### Dataset excerpts
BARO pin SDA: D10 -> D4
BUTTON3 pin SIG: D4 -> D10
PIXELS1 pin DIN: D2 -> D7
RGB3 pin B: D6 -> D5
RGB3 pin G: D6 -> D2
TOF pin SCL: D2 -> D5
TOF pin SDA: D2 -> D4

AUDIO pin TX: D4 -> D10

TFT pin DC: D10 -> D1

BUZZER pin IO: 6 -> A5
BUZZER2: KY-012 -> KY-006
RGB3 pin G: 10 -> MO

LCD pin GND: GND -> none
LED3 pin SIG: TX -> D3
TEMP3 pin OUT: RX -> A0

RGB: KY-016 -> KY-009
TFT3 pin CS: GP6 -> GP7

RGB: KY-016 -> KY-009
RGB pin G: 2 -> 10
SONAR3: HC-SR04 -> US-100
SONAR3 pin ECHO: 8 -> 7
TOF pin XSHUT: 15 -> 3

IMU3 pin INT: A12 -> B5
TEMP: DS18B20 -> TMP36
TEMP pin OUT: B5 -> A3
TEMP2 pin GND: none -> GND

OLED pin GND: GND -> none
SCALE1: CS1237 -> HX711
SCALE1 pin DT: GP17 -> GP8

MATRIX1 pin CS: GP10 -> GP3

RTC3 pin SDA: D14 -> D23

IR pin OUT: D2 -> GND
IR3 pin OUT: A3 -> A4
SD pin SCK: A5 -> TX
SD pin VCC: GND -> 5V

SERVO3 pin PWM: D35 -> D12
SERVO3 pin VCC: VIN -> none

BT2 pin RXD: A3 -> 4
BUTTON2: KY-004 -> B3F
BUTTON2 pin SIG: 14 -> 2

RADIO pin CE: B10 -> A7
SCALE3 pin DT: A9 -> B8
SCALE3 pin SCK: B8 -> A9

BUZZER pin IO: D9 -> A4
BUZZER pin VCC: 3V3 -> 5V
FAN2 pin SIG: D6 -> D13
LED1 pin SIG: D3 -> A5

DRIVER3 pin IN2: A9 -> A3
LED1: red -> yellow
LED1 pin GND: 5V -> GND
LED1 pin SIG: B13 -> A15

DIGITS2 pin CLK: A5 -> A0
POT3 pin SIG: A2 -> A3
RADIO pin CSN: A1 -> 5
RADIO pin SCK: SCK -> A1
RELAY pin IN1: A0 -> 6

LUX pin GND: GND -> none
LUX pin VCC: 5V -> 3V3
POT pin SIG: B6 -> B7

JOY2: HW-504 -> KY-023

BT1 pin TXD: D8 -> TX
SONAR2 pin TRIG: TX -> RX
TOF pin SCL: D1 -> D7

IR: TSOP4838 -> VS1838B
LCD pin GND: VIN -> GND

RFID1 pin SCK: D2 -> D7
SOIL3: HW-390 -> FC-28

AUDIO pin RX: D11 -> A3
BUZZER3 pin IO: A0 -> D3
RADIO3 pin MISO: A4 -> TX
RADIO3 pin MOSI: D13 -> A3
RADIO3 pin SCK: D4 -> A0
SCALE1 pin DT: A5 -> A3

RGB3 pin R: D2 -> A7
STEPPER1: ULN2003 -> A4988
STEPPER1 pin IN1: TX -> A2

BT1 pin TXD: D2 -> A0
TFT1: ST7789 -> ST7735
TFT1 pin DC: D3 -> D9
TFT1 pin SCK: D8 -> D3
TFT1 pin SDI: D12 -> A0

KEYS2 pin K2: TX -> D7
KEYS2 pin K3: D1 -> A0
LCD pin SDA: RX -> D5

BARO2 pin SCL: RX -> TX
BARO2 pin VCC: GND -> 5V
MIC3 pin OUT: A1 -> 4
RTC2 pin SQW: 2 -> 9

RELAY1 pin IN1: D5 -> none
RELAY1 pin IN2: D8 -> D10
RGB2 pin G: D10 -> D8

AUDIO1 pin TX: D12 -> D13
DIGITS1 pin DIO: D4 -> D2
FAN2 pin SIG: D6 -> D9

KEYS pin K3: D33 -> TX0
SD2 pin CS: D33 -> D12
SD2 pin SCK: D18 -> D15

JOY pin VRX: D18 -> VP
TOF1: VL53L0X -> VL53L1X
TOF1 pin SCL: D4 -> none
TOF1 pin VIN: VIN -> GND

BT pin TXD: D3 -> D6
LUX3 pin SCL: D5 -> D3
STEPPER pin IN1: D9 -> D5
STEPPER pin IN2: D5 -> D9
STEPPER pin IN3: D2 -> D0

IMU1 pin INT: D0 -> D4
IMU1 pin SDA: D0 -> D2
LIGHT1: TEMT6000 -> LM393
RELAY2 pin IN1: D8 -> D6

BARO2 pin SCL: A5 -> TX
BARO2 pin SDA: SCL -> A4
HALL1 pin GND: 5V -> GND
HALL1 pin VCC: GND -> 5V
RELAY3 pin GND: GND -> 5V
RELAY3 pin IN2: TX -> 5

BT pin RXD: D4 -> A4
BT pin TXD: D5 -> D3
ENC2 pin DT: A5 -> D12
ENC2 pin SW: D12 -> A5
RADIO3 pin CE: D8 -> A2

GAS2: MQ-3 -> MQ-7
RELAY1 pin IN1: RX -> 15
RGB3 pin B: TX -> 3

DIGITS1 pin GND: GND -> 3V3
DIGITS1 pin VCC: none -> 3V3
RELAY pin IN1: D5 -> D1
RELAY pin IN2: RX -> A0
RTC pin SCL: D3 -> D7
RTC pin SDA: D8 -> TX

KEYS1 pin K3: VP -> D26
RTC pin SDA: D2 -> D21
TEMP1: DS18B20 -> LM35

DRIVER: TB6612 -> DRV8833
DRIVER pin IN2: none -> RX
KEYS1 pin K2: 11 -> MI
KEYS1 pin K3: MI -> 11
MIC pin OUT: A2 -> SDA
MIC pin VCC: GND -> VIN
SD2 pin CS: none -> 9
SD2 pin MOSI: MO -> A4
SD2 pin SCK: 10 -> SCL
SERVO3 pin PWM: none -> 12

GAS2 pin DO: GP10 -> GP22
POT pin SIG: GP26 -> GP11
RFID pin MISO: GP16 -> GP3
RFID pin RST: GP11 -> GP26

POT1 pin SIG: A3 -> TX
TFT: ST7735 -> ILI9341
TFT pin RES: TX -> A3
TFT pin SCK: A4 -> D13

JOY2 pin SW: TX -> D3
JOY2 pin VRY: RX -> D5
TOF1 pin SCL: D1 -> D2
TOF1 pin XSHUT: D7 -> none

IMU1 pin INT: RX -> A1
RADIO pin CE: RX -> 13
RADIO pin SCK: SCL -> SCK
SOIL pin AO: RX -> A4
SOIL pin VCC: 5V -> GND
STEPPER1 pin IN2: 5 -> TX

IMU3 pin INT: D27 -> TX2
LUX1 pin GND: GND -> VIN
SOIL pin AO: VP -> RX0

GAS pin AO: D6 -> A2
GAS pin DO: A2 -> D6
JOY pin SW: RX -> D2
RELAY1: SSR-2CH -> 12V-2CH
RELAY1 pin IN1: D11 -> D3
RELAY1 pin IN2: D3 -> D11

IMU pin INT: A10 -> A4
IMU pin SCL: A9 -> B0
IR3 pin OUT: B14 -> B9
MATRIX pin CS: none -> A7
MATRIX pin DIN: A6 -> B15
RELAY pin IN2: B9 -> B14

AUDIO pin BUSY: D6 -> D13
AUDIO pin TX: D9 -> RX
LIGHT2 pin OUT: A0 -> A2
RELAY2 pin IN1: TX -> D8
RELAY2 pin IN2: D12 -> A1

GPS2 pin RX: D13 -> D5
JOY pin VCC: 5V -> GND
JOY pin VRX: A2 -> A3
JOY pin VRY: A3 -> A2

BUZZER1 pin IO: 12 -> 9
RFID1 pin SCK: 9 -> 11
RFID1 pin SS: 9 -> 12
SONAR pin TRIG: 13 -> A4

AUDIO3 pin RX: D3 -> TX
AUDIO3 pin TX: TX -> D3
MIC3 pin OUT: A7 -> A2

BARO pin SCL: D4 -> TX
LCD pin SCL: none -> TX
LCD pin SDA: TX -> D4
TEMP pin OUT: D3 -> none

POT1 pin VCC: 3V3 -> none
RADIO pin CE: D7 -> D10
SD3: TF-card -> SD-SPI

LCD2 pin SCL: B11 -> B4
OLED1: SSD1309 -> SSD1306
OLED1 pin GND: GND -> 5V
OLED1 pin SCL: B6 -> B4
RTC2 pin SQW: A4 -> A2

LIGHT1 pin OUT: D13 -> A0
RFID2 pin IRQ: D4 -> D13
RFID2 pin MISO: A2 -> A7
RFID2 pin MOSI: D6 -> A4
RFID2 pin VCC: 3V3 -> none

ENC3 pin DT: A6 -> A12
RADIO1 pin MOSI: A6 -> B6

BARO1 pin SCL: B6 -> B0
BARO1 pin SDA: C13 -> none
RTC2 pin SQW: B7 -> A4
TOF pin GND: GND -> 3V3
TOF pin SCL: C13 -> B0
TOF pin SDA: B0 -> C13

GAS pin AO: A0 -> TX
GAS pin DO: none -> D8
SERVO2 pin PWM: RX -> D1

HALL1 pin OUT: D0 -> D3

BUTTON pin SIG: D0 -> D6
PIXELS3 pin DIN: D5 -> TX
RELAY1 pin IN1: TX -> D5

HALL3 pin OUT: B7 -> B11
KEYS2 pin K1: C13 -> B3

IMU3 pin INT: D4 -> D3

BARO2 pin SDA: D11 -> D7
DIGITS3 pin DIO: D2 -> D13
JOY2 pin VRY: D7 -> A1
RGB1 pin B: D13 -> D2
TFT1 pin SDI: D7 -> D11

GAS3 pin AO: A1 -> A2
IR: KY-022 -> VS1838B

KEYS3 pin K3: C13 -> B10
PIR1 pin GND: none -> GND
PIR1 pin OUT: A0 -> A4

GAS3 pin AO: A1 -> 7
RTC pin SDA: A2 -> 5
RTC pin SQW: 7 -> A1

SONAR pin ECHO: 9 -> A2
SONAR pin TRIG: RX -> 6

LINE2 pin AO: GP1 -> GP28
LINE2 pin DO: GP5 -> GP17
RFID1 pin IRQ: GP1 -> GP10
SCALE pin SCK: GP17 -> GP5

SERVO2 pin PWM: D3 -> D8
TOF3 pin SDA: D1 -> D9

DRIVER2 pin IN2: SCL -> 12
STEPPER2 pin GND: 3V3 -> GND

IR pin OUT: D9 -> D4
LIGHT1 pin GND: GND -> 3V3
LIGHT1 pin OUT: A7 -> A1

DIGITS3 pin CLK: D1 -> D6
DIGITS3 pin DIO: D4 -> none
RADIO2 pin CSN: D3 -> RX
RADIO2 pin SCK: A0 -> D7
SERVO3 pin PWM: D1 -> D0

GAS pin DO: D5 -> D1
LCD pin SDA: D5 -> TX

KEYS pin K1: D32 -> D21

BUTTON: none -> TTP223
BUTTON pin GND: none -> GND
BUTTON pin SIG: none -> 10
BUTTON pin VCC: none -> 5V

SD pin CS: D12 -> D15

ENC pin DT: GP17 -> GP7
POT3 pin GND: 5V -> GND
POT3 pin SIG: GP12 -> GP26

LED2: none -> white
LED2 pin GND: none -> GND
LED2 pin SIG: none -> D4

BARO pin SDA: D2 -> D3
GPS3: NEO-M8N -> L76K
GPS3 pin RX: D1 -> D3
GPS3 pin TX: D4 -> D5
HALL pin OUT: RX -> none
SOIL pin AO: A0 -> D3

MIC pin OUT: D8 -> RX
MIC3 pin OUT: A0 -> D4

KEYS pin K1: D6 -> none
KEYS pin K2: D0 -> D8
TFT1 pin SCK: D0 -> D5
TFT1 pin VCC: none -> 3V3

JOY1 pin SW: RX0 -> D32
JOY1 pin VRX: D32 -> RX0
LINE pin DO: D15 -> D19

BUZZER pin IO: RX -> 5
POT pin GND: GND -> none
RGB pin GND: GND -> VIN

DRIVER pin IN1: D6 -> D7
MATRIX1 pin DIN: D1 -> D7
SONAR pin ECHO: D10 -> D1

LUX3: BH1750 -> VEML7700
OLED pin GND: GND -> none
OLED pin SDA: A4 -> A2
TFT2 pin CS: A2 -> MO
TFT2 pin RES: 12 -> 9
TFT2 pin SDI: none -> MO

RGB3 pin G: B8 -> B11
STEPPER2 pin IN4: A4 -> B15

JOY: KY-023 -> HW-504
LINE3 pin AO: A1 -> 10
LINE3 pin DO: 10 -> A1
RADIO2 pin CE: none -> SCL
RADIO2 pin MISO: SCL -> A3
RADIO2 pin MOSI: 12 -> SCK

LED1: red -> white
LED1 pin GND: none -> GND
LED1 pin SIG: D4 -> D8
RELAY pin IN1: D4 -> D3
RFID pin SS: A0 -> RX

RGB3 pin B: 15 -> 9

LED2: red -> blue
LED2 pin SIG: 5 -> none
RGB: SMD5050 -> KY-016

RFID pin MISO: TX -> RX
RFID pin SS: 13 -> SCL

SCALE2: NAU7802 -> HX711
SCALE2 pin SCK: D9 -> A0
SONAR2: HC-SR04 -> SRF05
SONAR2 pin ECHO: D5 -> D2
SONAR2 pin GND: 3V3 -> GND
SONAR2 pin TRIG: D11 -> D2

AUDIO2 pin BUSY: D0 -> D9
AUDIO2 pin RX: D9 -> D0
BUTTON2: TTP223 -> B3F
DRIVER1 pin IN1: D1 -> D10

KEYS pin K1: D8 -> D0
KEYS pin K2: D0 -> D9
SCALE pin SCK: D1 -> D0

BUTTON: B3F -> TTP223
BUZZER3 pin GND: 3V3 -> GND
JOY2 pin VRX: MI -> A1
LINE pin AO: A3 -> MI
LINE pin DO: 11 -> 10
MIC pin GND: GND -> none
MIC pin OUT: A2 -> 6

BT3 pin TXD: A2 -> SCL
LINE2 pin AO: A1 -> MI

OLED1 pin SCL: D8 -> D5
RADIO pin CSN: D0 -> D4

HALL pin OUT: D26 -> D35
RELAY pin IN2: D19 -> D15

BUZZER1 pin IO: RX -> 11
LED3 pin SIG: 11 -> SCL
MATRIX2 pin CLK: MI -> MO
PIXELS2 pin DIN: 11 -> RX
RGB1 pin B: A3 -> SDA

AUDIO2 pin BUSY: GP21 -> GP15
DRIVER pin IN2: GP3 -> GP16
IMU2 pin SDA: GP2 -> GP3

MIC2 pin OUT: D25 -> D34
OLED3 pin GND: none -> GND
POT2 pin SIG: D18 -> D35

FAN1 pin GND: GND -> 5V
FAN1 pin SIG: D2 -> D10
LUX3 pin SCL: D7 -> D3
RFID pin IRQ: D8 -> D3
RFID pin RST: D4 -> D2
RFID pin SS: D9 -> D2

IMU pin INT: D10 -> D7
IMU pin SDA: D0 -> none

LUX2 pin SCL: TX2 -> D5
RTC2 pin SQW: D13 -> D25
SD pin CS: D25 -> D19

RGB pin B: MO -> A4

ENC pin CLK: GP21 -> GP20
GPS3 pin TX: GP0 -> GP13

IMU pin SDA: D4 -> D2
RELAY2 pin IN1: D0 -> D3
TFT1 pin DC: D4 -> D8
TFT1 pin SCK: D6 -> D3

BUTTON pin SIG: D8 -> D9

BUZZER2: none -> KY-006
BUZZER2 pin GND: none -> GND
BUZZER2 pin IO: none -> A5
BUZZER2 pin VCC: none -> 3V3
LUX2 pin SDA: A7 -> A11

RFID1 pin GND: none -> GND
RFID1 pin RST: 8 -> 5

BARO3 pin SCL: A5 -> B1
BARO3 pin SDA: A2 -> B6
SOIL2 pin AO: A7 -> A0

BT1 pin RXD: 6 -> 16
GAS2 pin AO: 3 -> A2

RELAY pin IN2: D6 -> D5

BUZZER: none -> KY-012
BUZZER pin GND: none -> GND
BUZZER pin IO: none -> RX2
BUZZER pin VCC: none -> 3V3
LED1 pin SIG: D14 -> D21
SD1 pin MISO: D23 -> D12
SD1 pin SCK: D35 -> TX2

### Required work
Transcribe the entries above word for word, from the first line through the line containing "TFT3 pin CS: GP6 -> GP7", and nothing else.

### Answer to the exercise
BARO pin SDA: D10 -> D4
BUTTON3 pin SIG: D4 -> D10
PIXELS1 pin DIN: D2 -> D7
RGB3 pin B: D6 -> D5
RGB3 pin G: D6 -> D2
TOF pin SCL: D2 -> D5
TOF pin SDA: D2 -> D4

AUDIO pin TX: D4 -> D10

TFT pin DC: D10 -> D1

BUZZER pin IO: 6 -> A5
BUZZER2: KY-012 -> KY-006
RGB3 pin G: 10 -> MO

LCD pin GND: GND -> none
LED3 pin SIG: TX -> D3
TEMP3 pin OUT: RX -> A0

RGB: KY-016 -> KY-009
TFT3 pin CS: GP6 -> GP7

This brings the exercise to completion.